(TASK PROMPT): Once you reach the line containing "L1: 220uH (+9V, GND) -> 220uH (BUF2, GND)" in the entries below, write out that line and each one after it down to the line containing "U5: XOR (in", exactly and with nothing added.

════════════════════

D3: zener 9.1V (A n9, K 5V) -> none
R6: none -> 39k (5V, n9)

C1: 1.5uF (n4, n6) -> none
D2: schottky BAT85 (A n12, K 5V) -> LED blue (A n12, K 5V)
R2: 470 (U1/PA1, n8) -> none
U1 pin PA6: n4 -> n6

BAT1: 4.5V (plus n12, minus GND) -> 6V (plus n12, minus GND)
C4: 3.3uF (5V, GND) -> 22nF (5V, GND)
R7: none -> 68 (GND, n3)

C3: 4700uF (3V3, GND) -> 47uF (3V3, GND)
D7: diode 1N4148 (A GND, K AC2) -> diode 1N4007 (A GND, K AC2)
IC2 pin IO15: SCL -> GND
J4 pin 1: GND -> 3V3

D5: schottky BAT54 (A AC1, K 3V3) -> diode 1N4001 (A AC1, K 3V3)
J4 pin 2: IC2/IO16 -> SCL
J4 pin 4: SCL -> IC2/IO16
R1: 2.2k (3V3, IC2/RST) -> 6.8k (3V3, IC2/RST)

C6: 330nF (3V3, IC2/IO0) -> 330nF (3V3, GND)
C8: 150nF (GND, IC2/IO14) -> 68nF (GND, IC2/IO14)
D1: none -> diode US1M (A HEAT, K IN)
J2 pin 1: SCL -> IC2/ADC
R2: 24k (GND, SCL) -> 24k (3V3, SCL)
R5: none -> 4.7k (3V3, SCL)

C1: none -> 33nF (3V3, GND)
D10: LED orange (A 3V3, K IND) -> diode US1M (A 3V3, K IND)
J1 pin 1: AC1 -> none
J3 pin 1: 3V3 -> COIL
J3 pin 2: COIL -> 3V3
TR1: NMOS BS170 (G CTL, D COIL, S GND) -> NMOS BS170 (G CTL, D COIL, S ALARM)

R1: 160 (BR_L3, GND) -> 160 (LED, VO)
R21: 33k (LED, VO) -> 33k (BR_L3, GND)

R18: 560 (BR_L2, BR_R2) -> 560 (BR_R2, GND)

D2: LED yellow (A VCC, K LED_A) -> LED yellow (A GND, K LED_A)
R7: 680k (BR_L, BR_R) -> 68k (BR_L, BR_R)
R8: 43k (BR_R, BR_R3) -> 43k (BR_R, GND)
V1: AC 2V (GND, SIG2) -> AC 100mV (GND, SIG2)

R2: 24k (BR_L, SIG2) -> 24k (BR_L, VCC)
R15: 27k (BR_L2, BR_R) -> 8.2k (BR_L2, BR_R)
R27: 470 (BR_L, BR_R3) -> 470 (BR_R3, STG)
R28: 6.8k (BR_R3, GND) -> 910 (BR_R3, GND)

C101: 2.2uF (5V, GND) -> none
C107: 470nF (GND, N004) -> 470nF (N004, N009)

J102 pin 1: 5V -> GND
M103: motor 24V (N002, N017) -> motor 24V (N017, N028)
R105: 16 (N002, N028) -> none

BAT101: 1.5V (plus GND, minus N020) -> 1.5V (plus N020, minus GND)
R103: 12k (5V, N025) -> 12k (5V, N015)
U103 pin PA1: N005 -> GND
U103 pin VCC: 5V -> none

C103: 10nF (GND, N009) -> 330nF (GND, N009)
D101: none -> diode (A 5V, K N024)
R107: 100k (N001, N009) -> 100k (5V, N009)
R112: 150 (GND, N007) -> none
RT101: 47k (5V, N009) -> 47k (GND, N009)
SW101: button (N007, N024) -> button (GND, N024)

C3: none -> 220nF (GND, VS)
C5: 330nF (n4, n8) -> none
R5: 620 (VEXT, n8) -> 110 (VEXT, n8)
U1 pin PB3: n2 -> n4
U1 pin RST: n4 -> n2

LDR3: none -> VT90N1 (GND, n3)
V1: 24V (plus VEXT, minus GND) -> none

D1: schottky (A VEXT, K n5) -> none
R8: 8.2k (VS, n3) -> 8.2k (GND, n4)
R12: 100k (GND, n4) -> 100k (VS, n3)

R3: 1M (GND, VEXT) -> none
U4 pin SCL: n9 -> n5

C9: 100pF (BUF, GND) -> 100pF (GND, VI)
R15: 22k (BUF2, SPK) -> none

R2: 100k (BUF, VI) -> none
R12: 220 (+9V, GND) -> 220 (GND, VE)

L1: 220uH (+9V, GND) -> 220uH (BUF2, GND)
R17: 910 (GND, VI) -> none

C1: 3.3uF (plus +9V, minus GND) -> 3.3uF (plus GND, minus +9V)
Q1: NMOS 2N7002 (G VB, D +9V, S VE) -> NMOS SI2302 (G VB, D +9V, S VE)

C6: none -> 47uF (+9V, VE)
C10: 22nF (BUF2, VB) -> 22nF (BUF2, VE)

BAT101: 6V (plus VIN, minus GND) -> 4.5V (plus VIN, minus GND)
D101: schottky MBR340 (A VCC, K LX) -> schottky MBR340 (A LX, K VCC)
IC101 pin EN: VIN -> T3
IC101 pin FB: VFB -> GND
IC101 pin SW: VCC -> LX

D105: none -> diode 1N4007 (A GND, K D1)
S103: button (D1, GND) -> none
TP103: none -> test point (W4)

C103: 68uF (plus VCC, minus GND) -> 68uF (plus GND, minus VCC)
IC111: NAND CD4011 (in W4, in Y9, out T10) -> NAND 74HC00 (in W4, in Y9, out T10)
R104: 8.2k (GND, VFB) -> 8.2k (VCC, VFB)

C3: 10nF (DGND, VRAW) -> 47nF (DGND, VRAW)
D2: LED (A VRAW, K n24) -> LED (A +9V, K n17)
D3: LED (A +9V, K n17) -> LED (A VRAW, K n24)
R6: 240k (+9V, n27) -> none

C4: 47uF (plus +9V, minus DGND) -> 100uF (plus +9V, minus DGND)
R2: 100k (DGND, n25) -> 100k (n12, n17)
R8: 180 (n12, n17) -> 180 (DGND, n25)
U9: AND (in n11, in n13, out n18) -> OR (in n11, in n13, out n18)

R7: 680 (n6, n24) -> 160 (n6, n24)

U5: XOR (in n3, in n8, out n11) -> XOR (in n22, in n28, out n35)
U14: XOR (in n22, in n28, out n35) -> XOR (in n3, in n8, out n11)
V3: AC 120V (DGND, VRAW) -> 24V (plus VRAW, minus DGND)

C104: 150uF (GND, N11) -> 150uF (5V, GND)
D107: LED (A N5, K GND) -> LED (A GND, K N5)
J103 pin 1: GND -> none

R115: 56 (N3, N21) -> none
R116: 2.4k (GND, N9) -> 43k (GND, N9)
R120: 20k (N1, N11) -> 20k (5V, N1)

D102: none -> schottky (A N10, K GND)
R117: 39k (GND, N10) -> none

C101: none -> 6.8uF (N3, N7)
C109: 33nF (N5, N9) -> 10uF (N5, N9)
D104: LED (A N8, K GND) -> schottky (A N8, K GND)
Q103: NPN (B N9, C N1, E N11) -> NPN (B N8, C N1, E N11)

════════════════════

(TASK ANSWER):
L1: 220uH (+9V, GND) -> 220uH (BUF2, GND)
R17: 910 (GND, VI) -> none

C1: 3.3uF (plus +9V, minus GND) -> 3.3uF (plus GND, minus +9V)
Q1: NMOS 2N7002 (G VB, D +9V, S VE) -> NMOS SI2302 (G VB, D +9V, S VE)

C6: none -> 47uF (+9V, VE)
C10: 22nF (BUF2, VB) -> 22nF (BUF2, VE)

BAT101: 6V (plus VIN, minus GND) -> 4.5V (plus VIN, minus GND)
D101: schottky MBR340 (A VCC, K LX) -> schottky MBR340 (A LX, K VCC)
IC101 pin EN: VIN -> T3
IC101 pin FB: VFB -> GND
IC101 pin SW: VCC -> LX

D105: none -> diode 1N4007 (A GND, K D1)
S103: button (D1, GND) -> none
TP103: none -> test point (W4)

C103: 68uF (plus VCC, minus GND) -> 68uF (plus GND, minus VCC)
IC111: NAND CD4011 (in W4, in Y9, out T10) -> NAND 74HC00 (in W4, in Y9, out T10)
R104: 8.2k (GND, VFB) -> 8.2k (VCC, VFB)

C3: 10nF (DGND, VRAW) -> 47nF (DGND, VRAW)
D2: LED (A VRAW, K n24) -> LED (A +9V, K n17)
D3: LED (A +9V, K n17) -> LED (A VRAW, K n24)
R6: 240k (+9V, n27) -> none

C4: 47uF (plus +9V, minus DGND) -> 100uF (plus +9V, minus DGND)
R2: 100k (DGND, n25) -> 100k (n12, n17)
R8: 180 (n12, n17) -> 180 (DGND, n25)
U9: AND (in n11, in n13, out n18) -> OR (in n11, in n13, out n18)

R7: 680 (n6, n24) -> 160 (n6, n24)

U5: XOR (in n3, in n8, out n11) -> XOR (in n22, in n28, out n35)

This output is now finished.